WHAT TO PRODUCE
One line at a time, check the entries below for the word "hammer", and copy each line that has it.
BEGIN MATERIAL SUPPLIED
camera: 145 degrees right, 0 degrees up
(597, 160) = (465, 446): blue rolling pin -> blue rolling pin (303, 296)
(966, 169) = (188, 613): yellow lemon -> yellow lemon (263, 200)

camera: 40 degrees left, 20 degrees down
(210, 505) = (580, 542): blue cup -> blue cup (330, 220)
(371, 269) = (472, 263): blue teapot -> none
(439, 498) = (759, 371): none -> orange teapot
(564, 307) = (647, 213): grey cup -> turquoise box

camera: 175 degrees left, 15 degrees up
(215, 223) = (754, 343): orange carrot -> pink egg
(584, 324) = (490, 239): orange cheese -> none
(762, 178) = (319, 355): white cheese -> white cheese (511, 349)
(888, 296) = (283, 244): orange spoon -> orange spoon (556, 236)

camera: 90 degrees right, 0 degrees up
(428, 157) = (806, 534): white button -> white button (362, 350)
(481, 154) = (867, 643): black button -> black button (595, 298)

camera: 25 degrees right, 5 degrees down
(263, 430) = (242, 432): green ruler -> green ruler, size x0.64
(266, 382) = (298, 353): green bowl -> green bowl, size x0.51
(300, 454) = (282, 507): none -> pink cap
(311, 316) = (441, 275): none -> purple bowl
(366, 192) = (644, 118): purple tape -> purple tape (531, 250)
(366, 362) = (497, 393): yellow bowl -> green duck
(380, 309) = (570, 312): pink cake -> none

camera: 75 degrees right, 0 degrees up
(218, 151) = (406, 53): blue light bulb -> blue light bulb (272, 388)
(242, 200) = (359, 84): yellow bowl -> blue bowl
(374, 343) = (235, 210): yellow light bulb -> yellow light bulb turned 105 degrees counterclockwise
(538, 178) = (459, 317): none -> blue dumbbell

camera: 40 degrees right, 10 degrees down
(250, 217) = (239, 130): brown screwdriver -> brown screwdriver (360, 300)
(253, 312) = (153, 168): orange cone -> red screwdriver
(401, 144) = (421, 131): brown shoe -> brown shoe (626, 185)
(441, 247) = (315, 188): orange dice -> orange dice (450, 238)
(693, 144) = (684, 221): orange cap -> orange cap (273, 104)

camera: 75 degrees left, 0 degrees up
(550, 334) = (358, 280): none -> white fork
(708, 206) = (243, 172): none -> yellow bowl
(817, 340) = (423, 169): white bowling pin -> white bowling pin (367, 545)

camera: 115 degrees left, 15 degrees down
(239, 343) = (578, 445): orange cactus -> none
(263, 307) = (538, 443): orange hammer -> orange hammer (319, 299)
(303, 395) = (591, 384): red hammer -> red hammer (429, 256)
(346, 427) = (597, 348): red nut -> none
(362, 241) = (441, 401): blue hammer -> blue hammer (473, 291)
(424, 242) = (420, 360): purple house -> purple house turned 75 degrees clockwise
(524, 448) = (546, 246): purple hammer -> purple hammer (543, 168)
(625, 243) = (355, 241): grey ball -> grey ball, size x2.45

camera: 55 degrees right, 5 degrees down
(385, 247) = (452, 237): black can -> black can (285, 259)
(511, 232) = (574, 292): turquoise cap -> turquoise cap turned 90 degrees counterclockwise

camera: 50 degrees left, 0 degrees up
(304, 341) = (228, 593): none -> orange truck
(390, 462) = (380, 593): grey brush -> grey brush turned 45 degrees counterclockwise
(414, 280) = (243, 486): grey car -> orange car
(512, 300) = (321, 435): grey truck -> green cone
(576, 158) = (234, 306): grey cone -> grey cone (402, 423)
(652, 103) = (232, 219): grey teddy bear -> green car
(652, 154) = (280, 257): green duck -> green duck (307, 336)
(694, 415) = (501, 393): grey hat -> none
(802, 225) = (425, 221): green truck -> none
END MATERIAL SUPPLIED
SOLUTION FOR THIS EXERCISE
(263, 307) = (538, 443): orange hammer -> orange hammer (319, 299)
(303, 395) = (591, 384): red hammer -> red hammer (429, 256)
(362, 241) = (441, 401): blue hammer -> blue hammer (473, 291)
(524, 448) = (546, 246): purple hammer -> purple hammer (543, 168)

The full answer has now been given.